Task to carry out
Please copy exactly the lines from the top of the data through the line containing "U3 pin Q5: none -> N7", and nothing else.

Before-and-after change records:
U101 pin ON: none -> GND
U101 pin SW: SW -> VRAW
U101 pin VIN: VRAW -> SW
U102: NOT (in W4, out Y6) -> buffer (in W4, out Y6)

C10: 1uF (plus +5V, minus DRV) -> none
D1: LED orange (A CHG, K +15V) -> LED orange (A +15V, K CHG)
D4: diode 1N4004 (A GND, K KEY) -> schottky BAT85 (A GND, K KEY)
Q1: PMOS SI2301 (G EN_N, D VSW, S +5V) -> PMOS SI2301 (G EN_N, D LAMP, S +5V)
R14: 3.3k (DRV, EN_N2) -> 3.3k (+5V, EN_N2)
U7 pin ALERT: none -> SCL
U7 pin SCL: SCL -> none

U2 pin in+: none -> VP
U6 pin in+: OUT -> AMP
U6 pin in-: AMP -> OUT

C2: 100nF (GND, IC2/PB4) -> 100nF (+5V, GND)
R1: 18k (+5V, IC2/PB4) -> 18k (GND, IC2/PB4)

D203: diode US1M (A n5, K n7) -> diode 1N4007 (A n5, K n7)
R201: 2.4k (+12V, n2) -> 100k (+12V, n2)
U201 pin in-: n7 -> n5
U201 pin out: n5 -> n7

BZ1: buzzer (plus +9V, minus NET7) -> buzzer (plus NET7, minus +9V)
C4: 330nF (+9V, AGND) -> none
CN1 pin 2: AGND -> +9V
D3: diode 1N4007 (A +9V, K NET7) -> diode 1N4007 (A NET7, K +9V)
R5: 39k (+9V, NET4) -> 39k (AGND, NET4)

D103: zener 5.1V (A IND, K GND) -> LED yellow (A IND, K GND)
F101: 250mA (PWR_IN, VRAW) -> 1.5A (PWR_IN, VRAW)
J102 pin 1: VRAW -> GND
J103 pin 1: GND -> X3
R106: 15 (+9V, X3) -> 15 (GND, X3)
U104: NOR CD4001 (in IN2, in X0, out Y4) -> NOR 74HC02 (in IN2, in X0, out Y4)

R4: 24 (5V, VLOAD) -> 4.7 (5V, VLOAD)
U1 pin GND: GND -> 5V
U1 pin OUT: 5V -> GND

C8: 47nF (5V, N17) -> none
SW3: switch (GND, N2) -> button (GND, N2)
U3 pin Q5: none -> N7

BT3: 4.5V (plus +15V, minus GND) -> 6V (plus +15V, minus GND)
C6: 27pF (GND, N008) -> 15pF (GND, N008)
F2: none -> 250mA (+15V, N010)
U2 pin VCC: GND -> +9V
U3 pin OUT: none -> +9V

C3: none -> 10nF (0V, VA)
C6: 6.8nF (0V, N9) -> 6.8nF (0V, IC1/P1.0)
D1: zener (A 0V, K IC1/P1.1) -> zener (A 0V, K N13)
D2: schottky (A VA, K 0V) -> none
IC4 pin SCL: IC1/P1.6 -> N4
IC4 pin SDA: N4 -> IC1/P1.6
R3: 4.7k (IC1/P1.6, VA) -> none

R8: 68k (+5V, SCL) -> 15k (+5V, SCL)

Response for this exercise
U101 pin ON: none -> GND
U101 pin SW: SW -> VRAW
U101 pin VIN: VRAW -> SW
U102: NOT (in W4, out Y6) -> buffer (in W4, out Y6)

C10: 1uF (plus +5V, minus DRV) -> none
D1: LED orange (A CHG, K +15V) -> LED orange (A +15V, K CHG)
D4: diode 1N4004 (A GND, K KEY) -> schottky BAT85 (A GND, K KEY)
Q1: PMOS SI2301 (G EN_N, D VSW, S +5V) -> PMOS SI2301 (G EN_N, D LAMP, S +5V)
R14: 3.3k (DRV, EN_N2) -> 3.3k (+5V, EN_N2)
U7 pin ALERT: none -> SCL
U7 pin SCL: SCL -> none

U2 pin in+: none -> VP
U6 pin in+: OUT -> AMP
U6 pin in-: AMP -> OUT

C2: 100nF (GND, IC2/PB4) -> 100nF (+5V, GND)
R1: 18k (+5V, IC2/PB4) -> 18k (GND, IC2/PB4)

D203: diode US1M (A n5, K n7) -> diode 1N4007 (A n5, K n7)
R201: 2.4k (+12V, n2) -> 100k (+12V, n2)
U201 pin in-: n7 -> n5
U201 pin out: n5 -> n7

BZ1: buzzer (plus +9V, minus NET7) -> buzzer (plus NET7, minus +9V)
C4: 330nF (+9V, AGND) -> none
CN1 pin 2: AGND -> +9V
D3: diode 1N4007 (A +9V, K NET7) -> diode 1N4007 (A NET7, K +9V)
R5: 39k (+9V, NET4) -> 39k (AGND, NET4)

D103: zener 5.1V (A IND, K GND) -> LED yellow (A IND, K GND)
F101: 250mA (PWR_IN, VRAW) -> 1.5A (PWR_IN, VRAW)
J102 pin 1: VRAW -> GND
J103 pin 1: GND -> X3
R106: 15 (+9V, X3) -> 15 (GND, X3)
U104: NOR CD4001 (in IN2, in X0, out Y4) -> NOR 74HC02 (in IN2, in X0, out Y4)

R4: 24 (5V, VLOAD) -> 4.7 (5V, VLOAD)
U1 pin GND: GND -> 5V
U1 pin OUT: 5V -> GND

C8: 47nF (5V, N17) -> none
SW3: switch (GND, N2) -> button (GND, N2)
U3 pin Q5: none -> N7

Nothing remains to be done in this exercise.